MATERIAL PROVIDED:

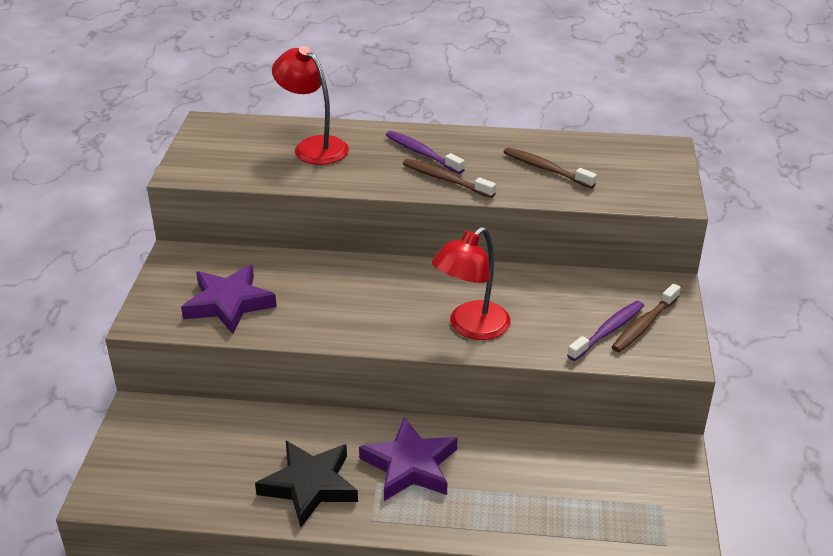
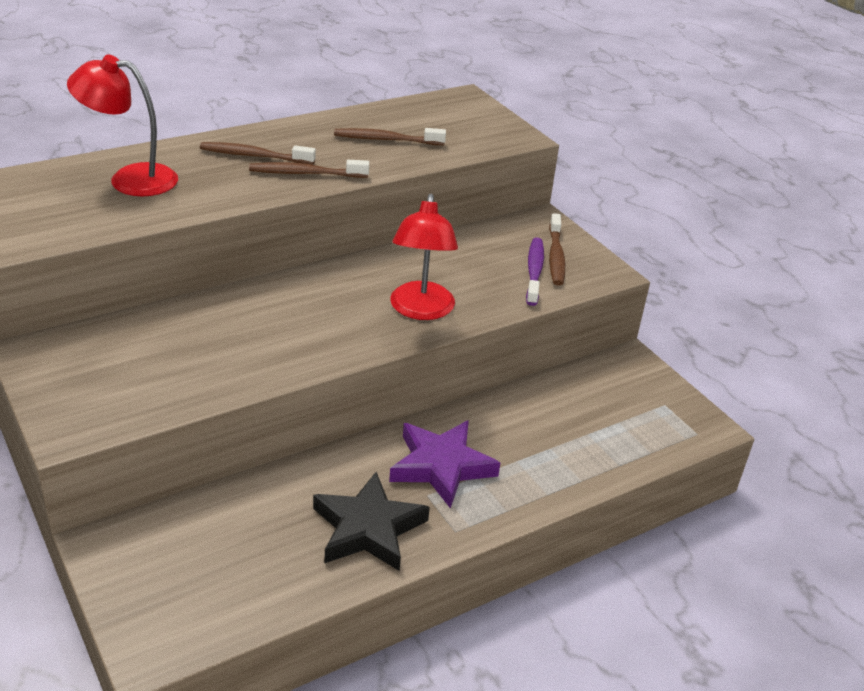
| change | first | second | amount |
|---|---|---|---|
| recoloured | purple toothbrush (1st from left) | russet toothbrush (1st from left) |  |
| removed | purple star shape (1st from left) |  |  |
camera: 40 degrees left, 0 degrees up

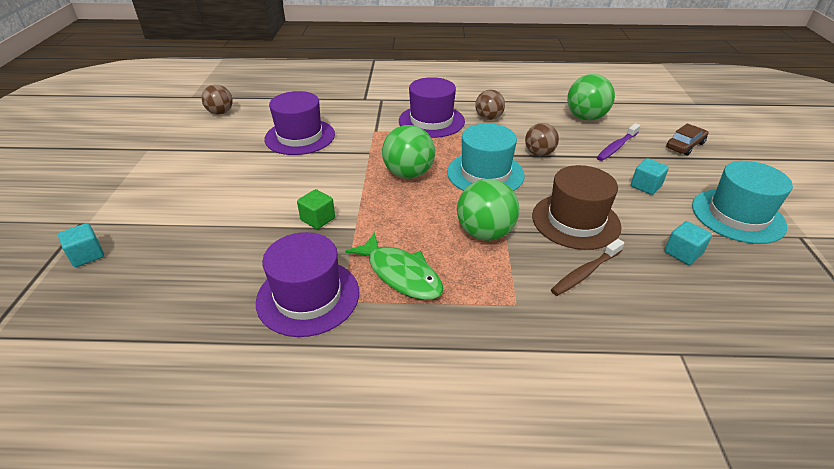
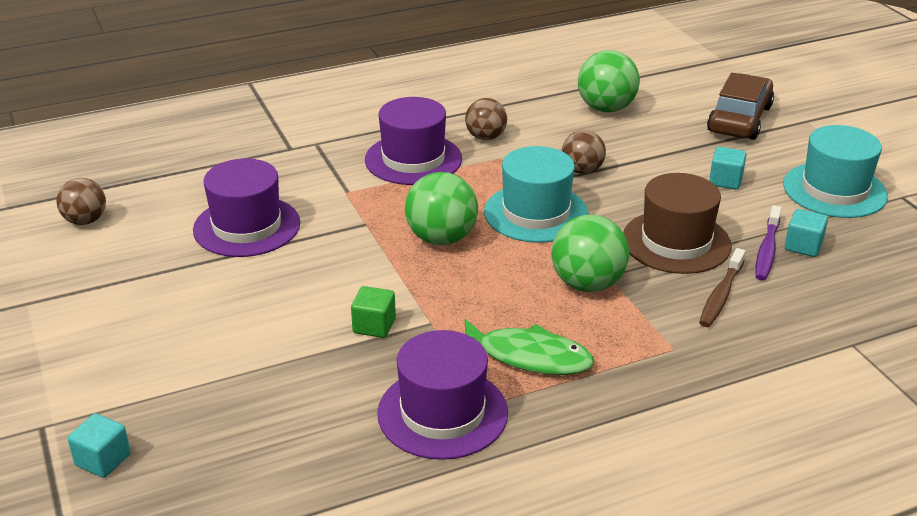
| change | first | second | amount |
|---|---|---|---|
| moved | purple toothbrush |  |  |
| resized | russet toy car |  | x1.67 |
camera: 25 degrees left, 5 degrees down

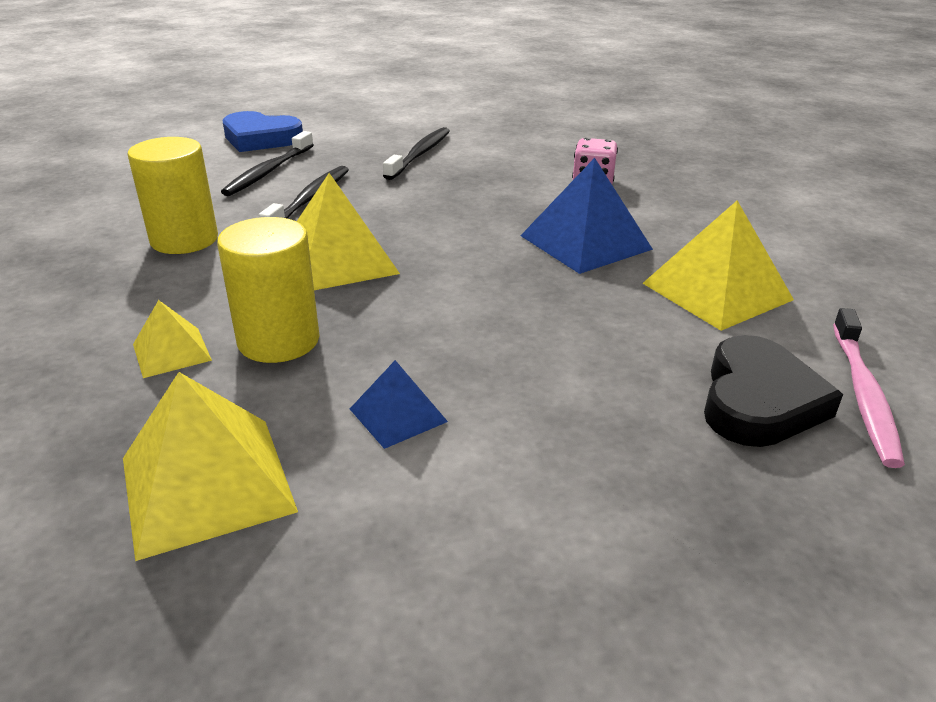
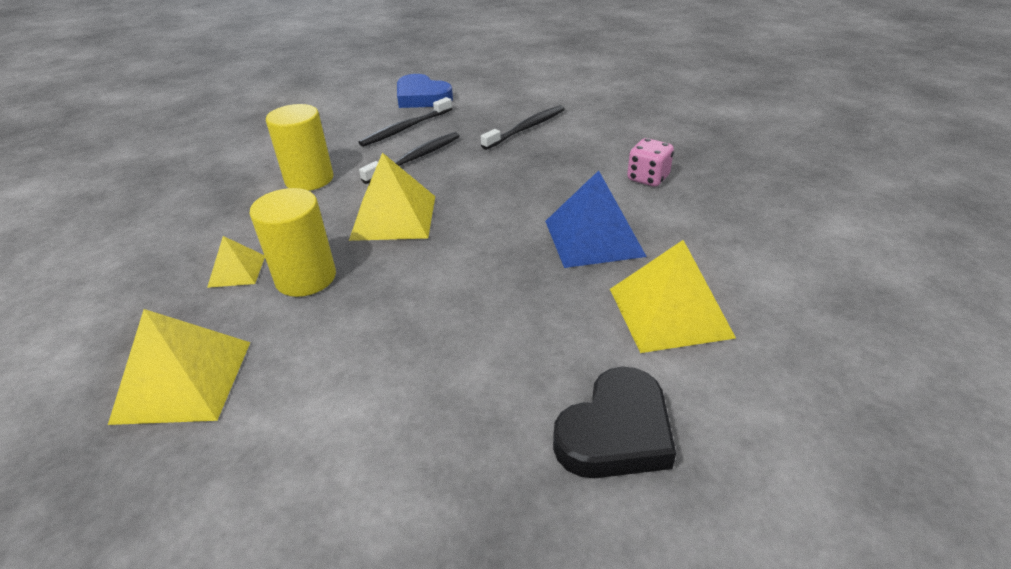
| change | first | second | amount |
|---|---|---|---|
| removed | rose-pink toothbrush |  |  |
| removed | blue pyramid (1st from left) |  |  |
camera: 25 degrees right, 5 degrees up

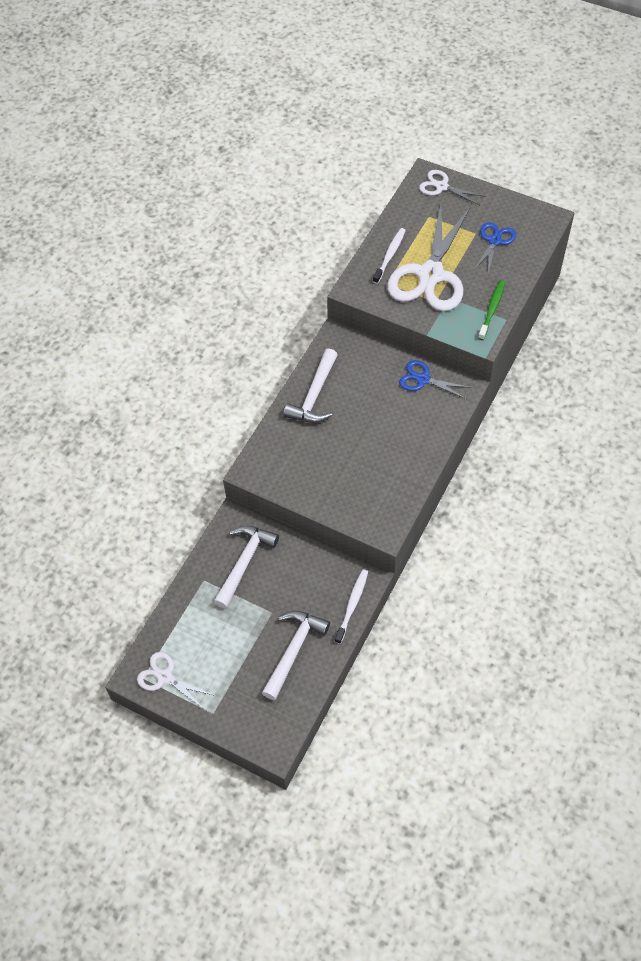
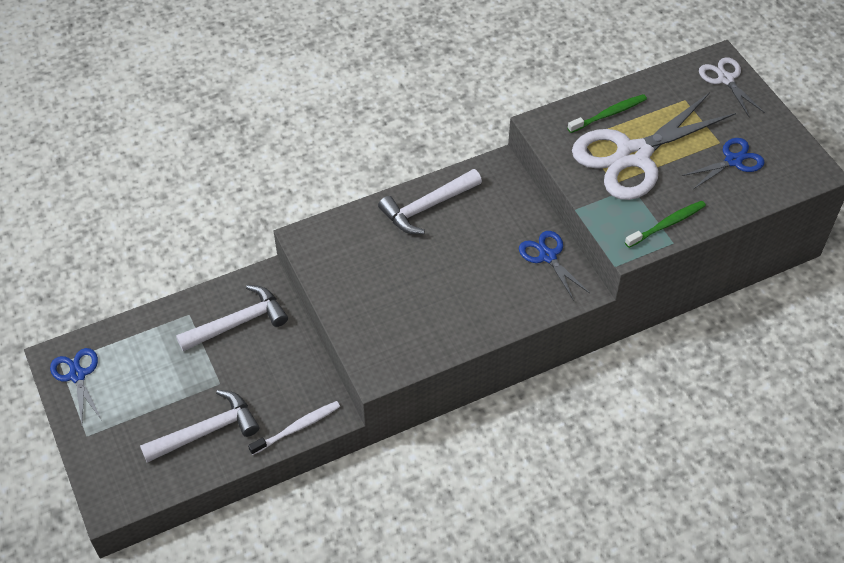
| change | first | second | amount |
|---|---|---|---|
| recoloured | white toothbrush (2nd from left) | leaf-green toothbrush (1st from left) |  |
| recoloured | white shears (1st from left) | blue shears (1st from left) |  |
camera: 35 degrees right, 5 degrees down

YOUR OBJECTIVE: Everything in the material goes into the copy exactly, except the images.

EXERCISE RESULT:
| change | first | second | amount |
|---|---|---|---|
| recoloured | purple toothbrush (1st from left) | russet toothbrush (1st from left) |  |
| removed | purple star shape (1st from left) |  |  |
camera: 40 degrees left, 0 degrees up

| change | first | second | amount |
|---|---|---|---|
| moved | purple toothbrush |  |  |
| resized | russet toy car |  | x1.67 |
camera: 25 degrees left, 5 degrees down

| change | first | second | amount |
|---|---|---|---|
| removed | rose-pink toothbrush |  |  |
| removed | blue pyramid (1st from left) |  |  |
camera: 25 degrees right, 5 degrees up

| change | first | second | amount |
|---|---|---|---|
| recoloured | white toothbrush (2nd from left) | leaf-green toothbrush (1st from left) |  |
| recoloured | white shears (1st from left) | blue shears (1st from left) |  |
camera: 35 degrees right, 5 degrees down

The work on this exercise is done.